• Data to process:
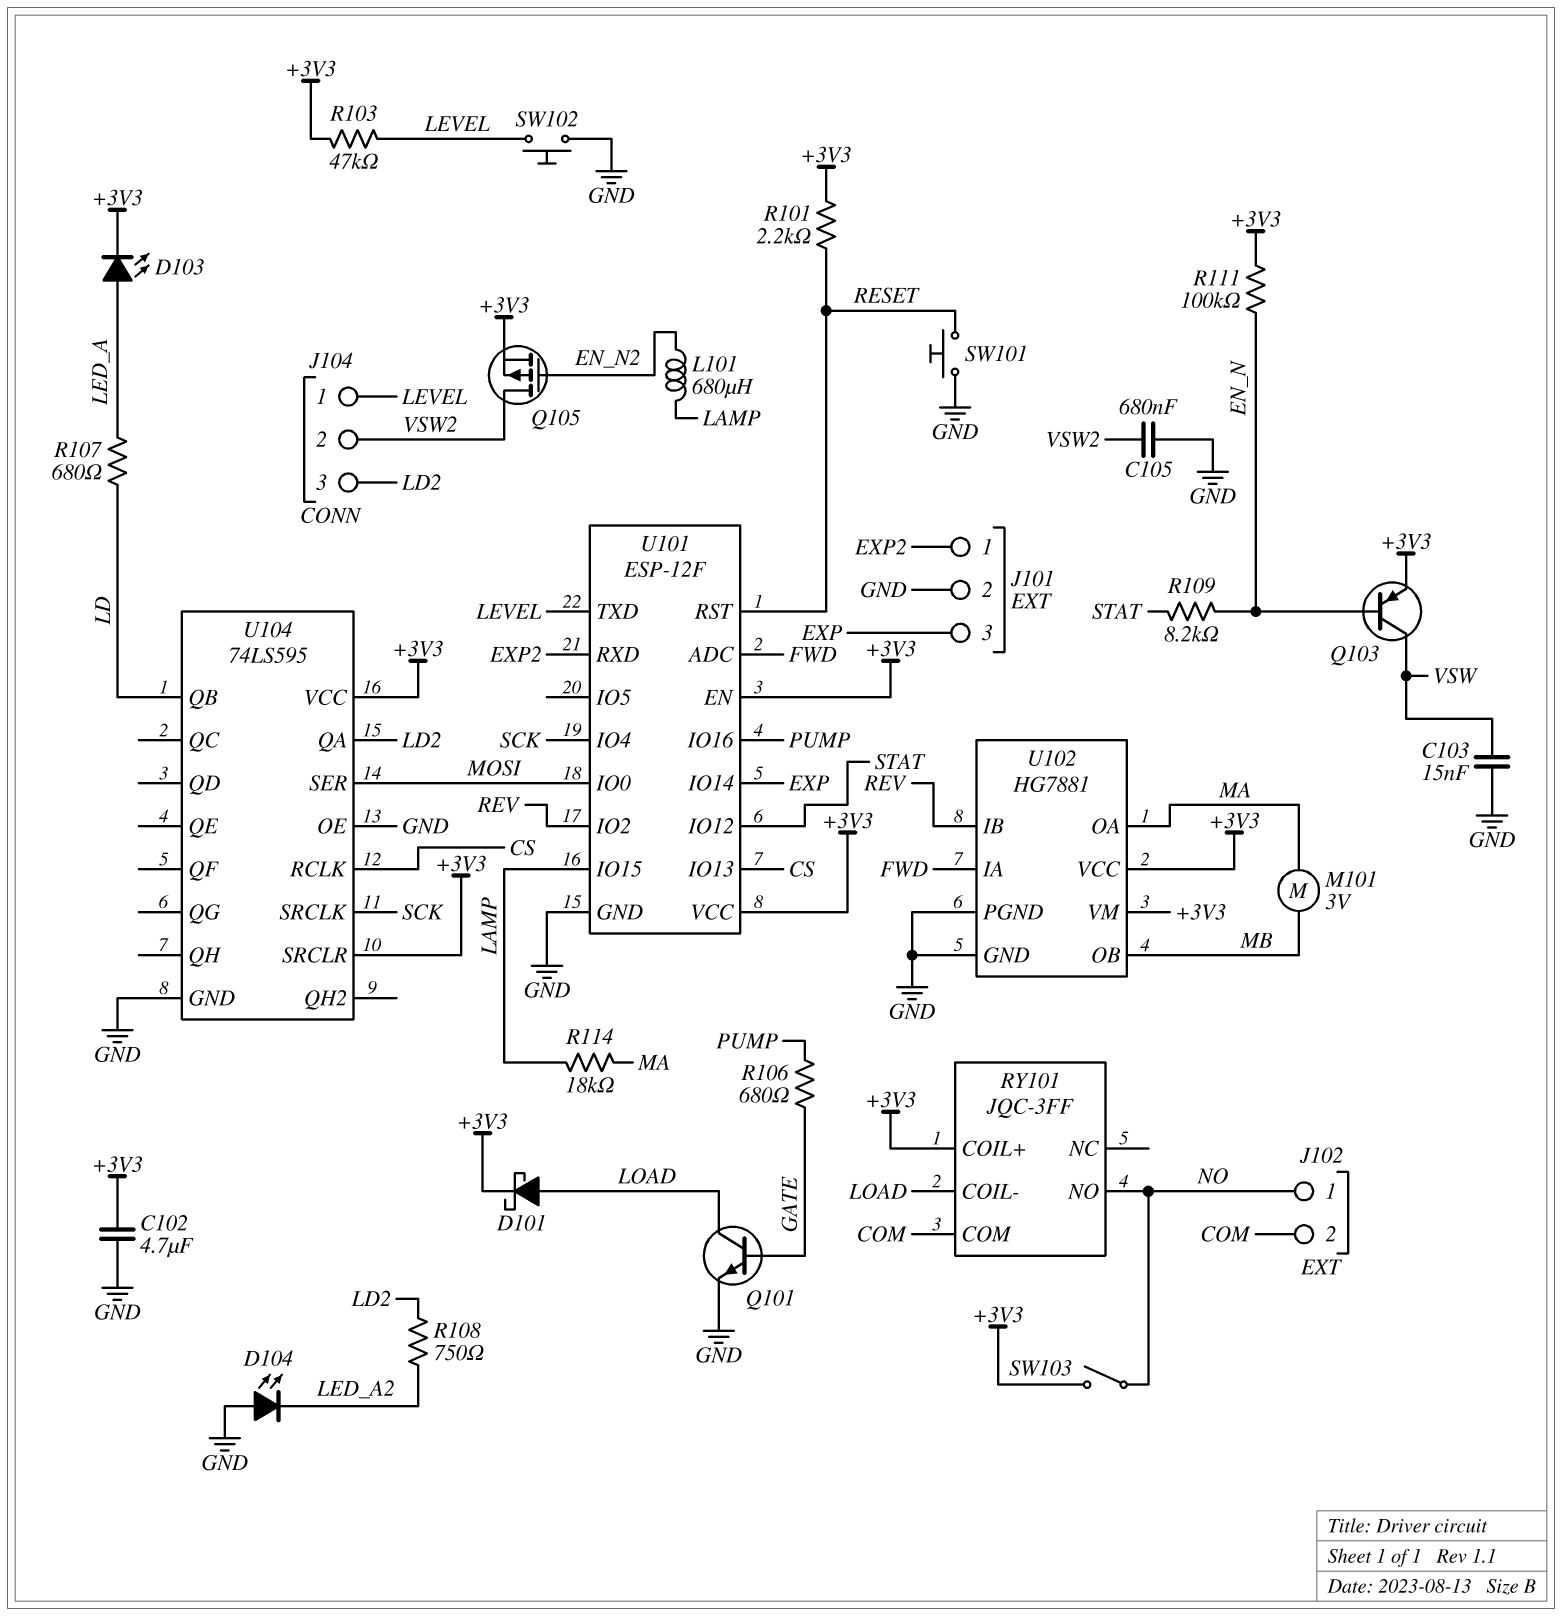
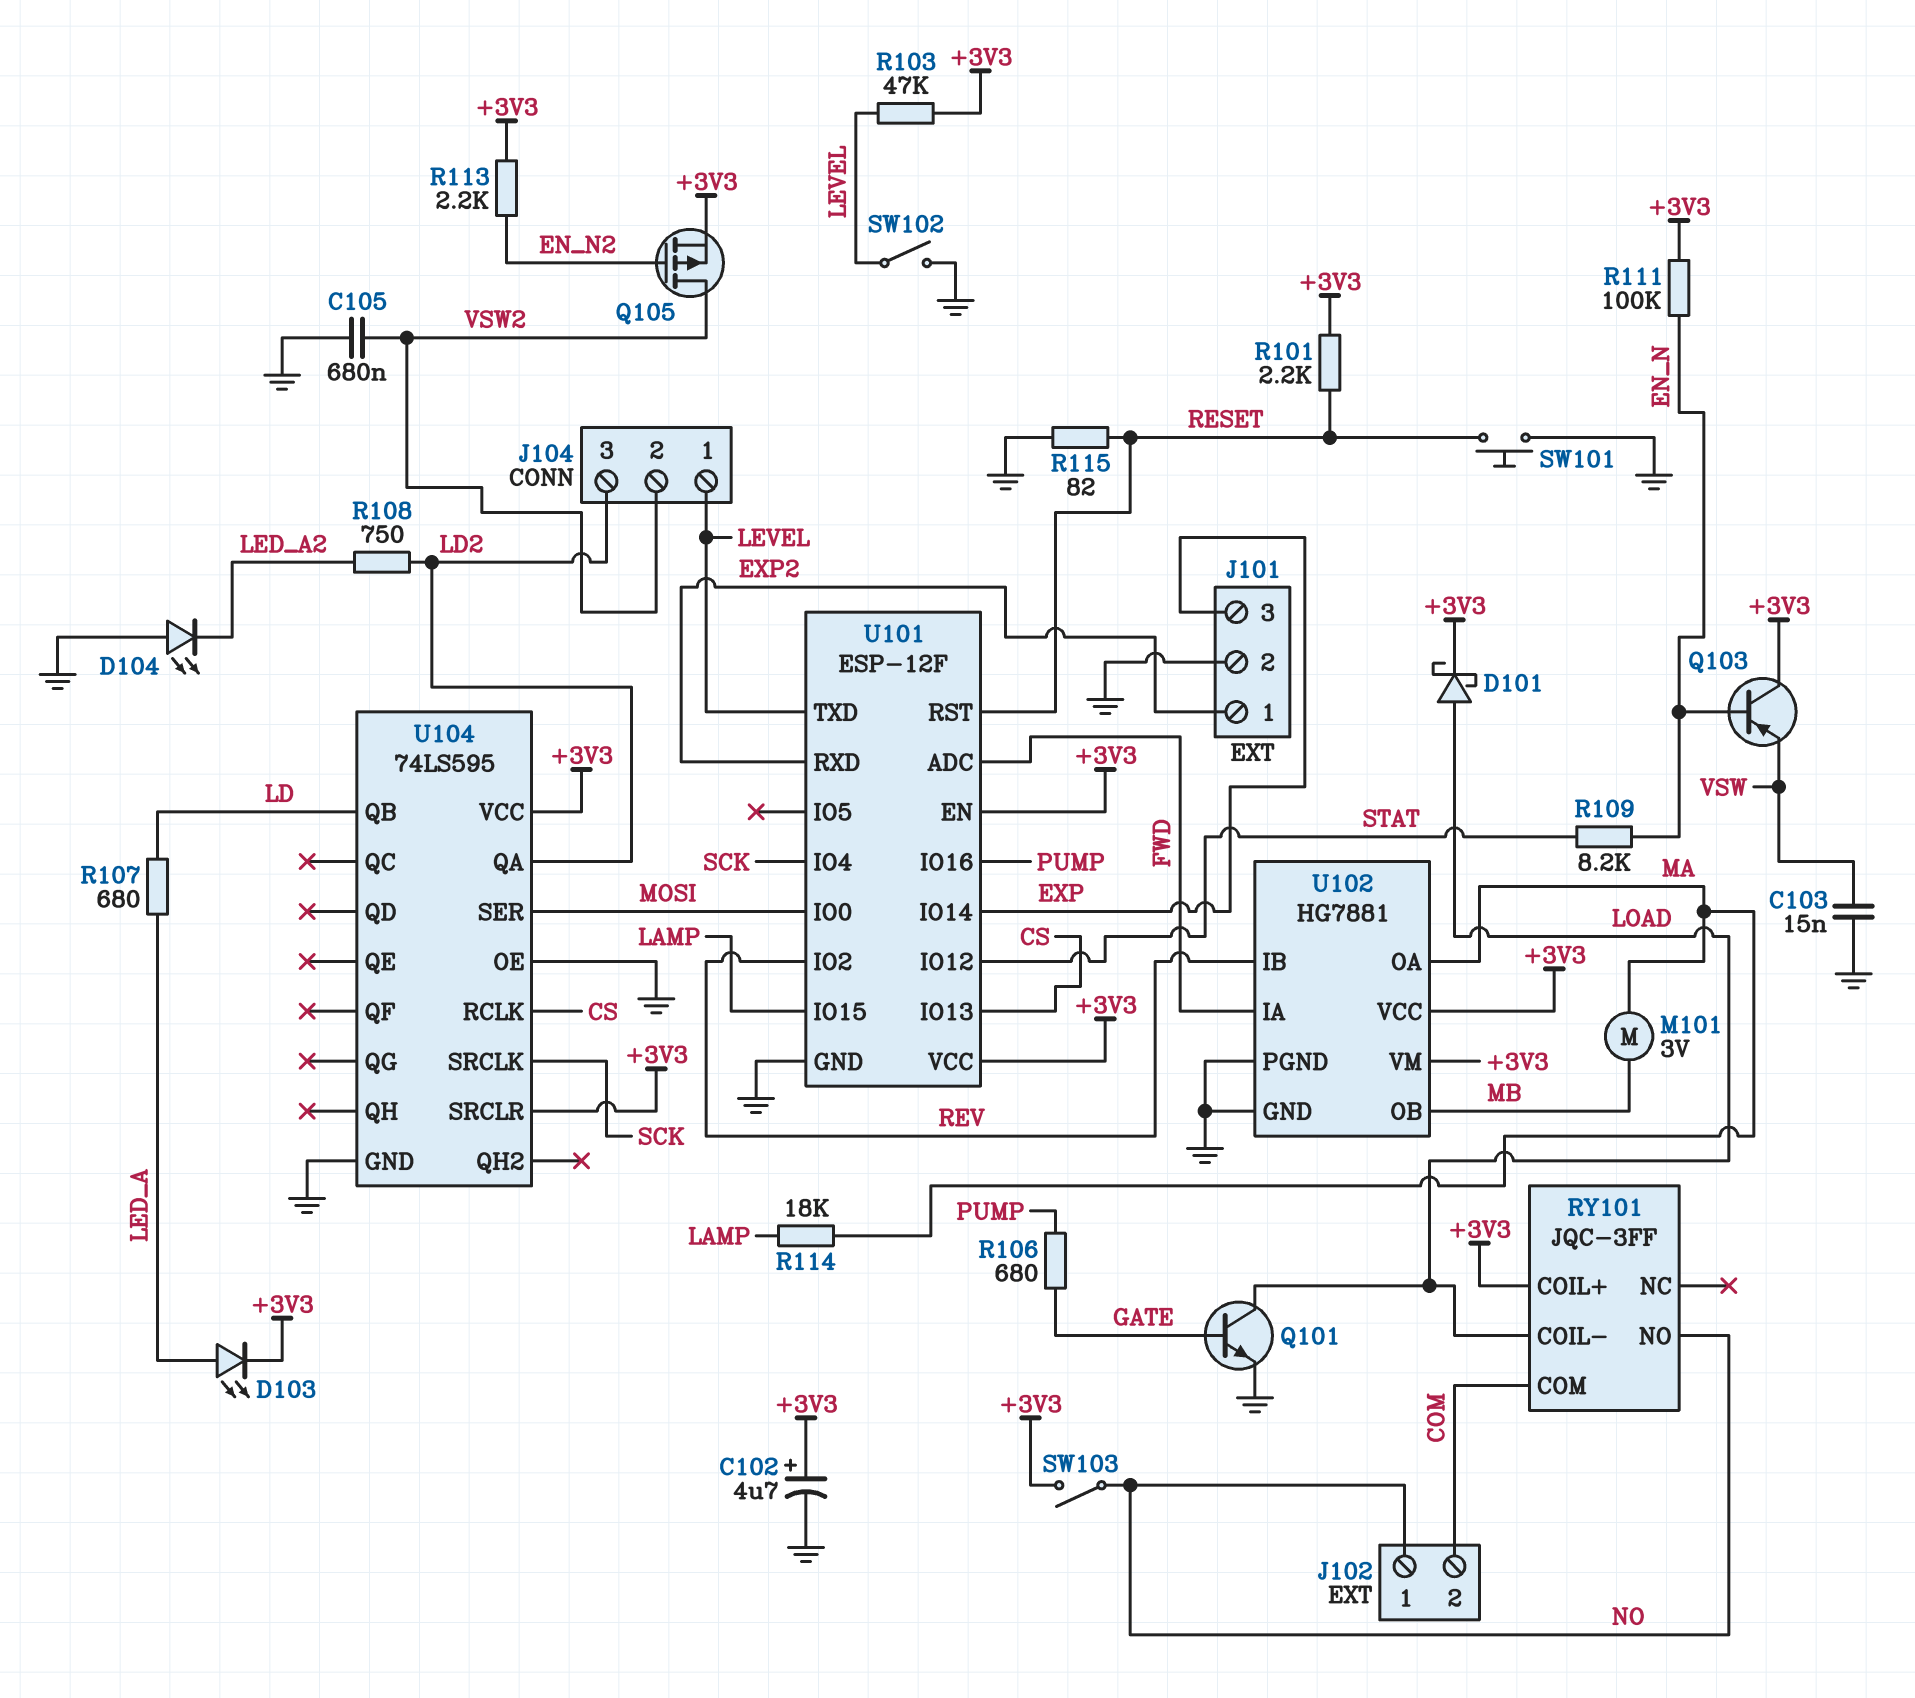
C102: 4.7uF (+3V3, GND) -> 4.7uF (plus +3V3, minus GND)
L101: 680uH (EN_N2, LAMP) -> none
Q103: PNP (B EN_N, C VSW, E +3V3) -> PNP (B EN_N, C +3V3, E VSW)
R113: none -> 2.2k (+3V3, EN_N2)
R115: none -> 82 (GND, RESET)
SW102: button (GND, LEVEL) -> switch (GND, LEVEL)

---

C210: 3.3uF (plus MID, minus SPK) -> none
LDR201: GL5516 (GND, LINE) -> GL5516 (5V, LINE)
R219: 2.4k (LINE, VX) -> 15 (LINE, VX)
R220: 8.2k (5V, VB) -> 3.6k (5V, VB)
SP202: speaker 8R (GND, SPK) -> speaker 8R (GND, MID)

• What you are asked to do: Produce a word-for-word copy of everything above from the line holding "C210: 3.3uF (plus MID, minus SPK) -> none" down to the line holding "SP202: speaker 8R", with both of those lines kept.

• Response below:
C210: 3.3uF (plus MID, minus SPK) -> none
LDR201: GL5516 (GND, LINE) -> GL5516 (5V, LINE)
R219: 2.4k (LINE, VX) -> 15 (LINE, VX)
R220: 8.2k (5V, VB) -> 3.6k (5V, VB)
SP202: speaker 8R (GND, SPK) -> speaker 8R (GND, MID)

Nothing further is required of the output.